» The exercise:
Quote verbatim the lines from the one containing "operated [1691, 95]" through the last line below, inclusive. Leave the pictures out of your answer.

» Entries:
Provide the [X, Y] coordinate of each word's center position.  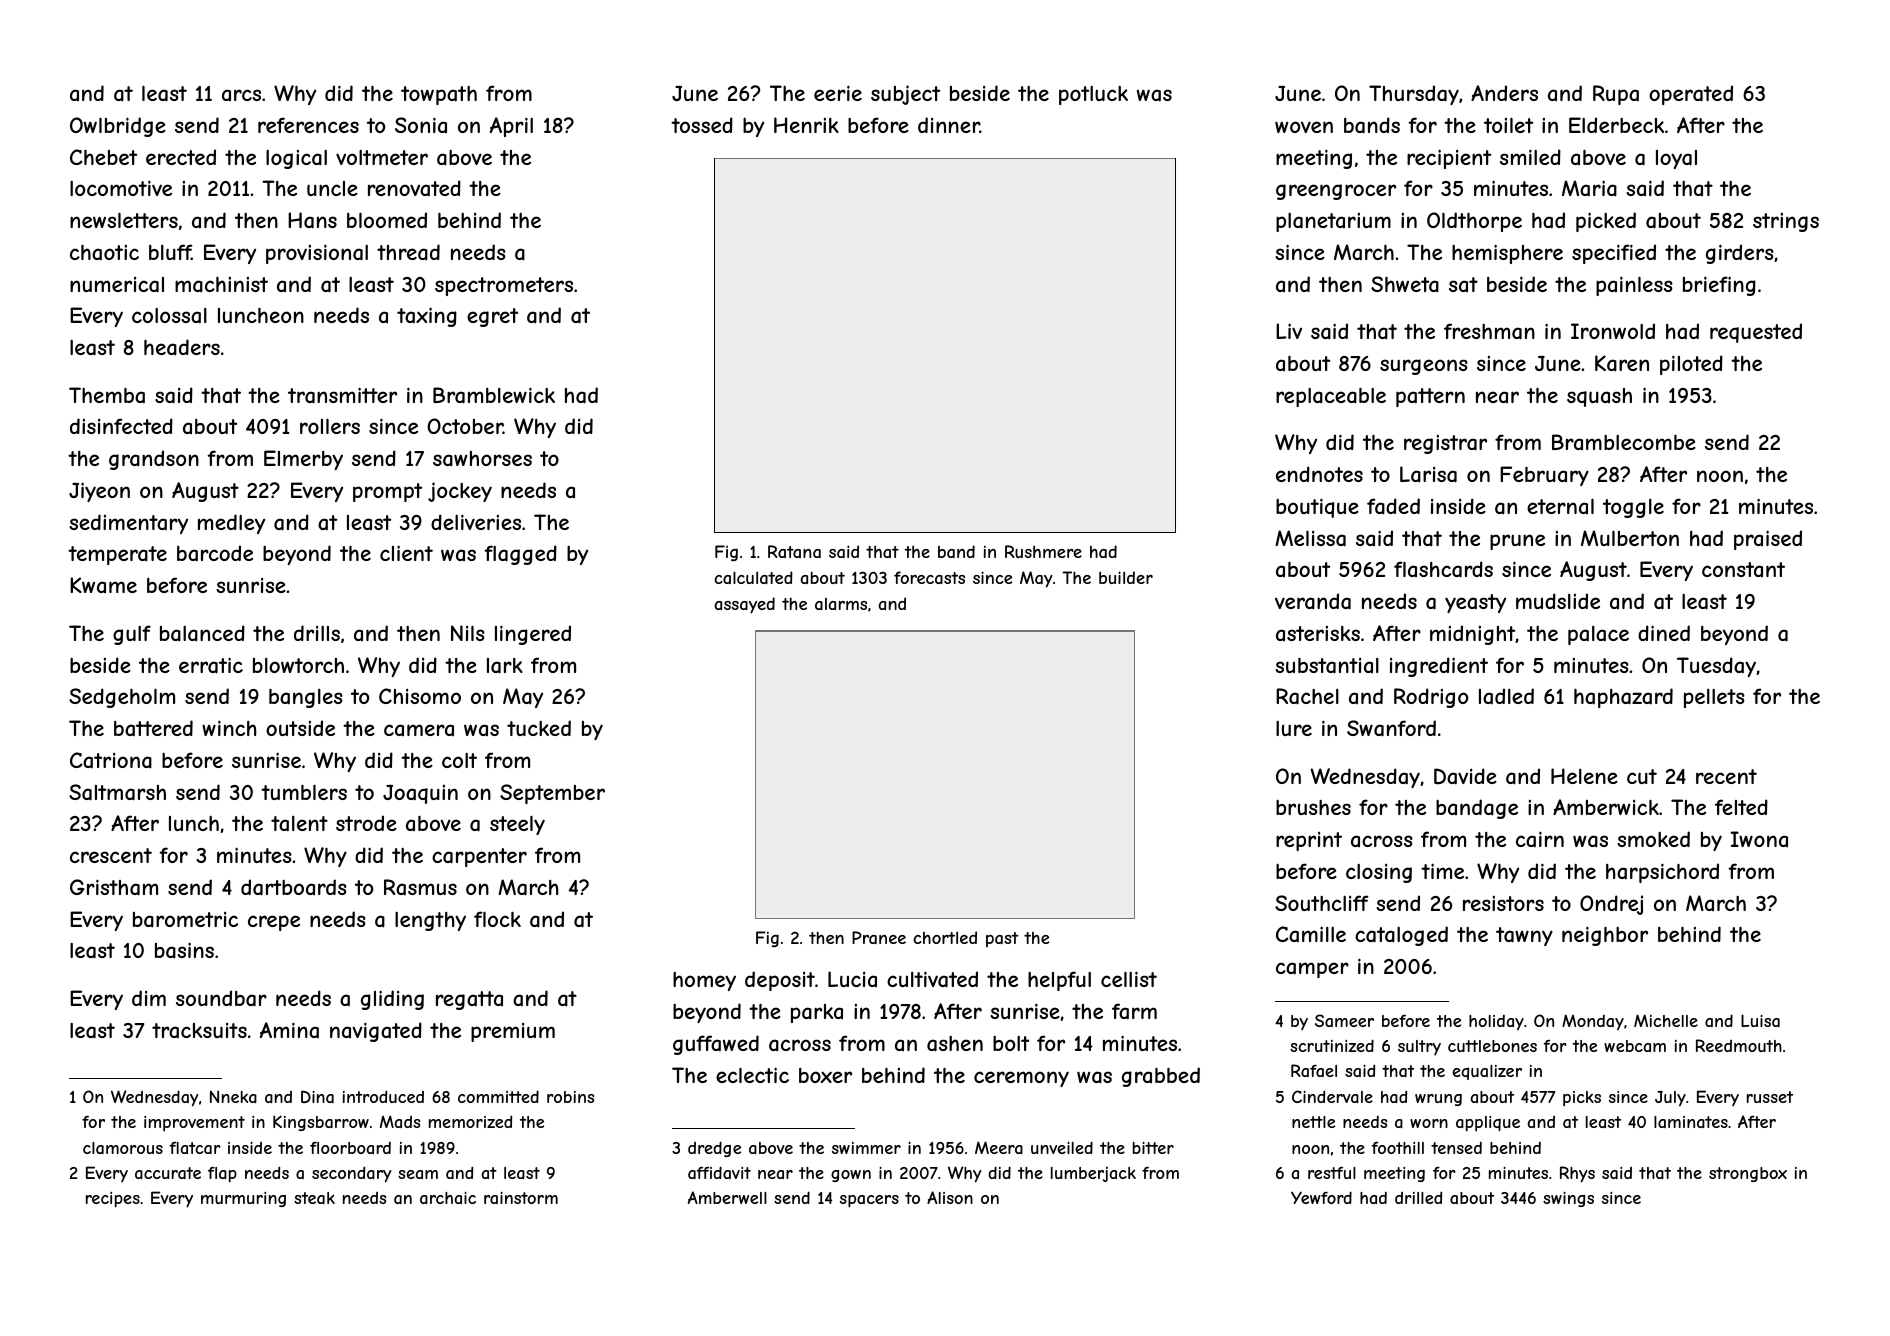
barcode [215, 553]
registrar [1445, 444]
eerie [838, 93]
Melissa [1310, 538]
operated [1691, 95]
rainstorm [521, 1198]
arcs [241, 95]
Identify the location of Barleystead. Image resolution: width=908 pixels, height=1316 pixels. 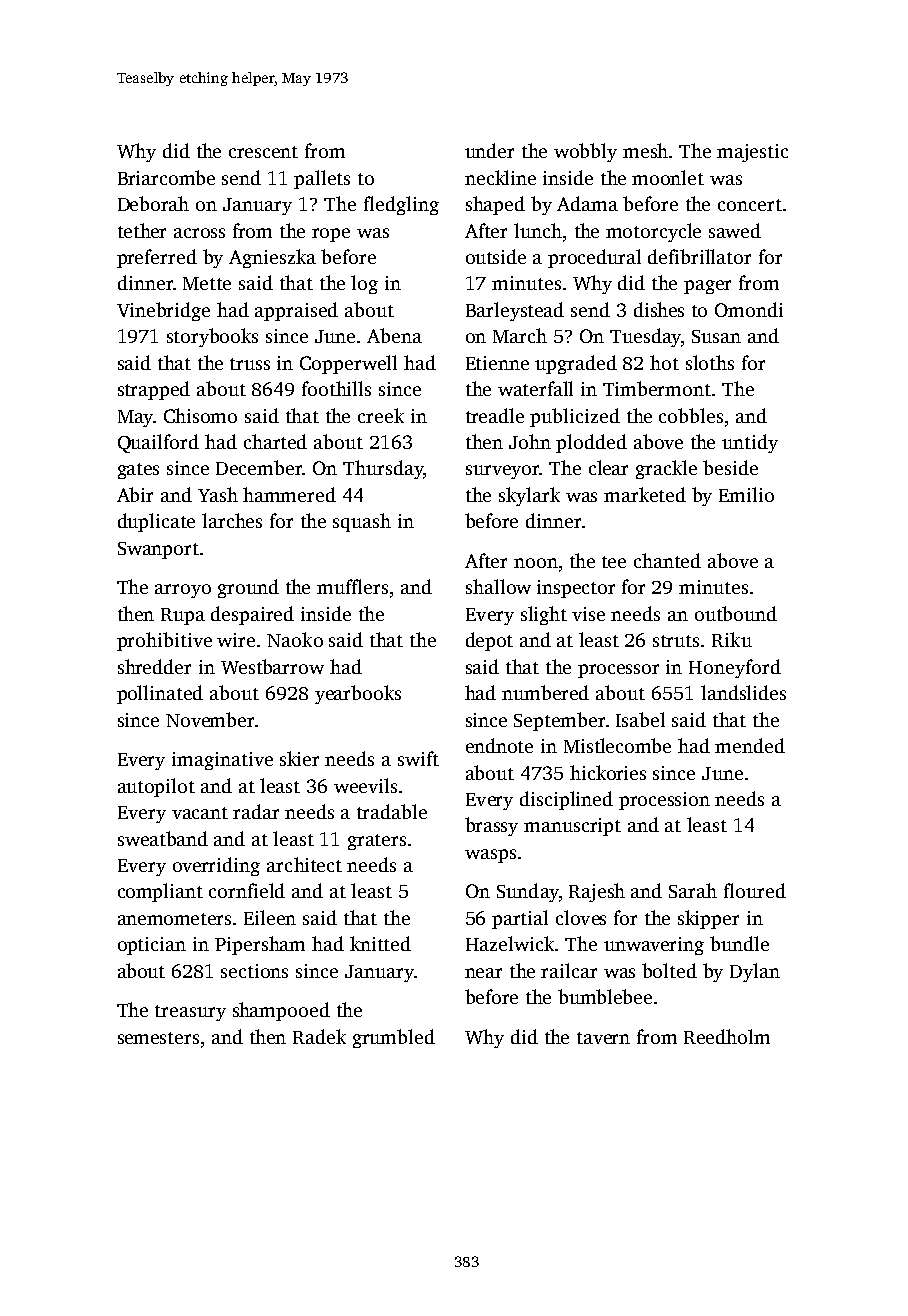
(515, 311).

» Task response:
operated [1691, 95]
rainstorm [521, 1198]
arcs [241, 95]
Identify the location of Barleystead. Image resolution: width=908 pixels, height=1316 pixels. 
(515, 311).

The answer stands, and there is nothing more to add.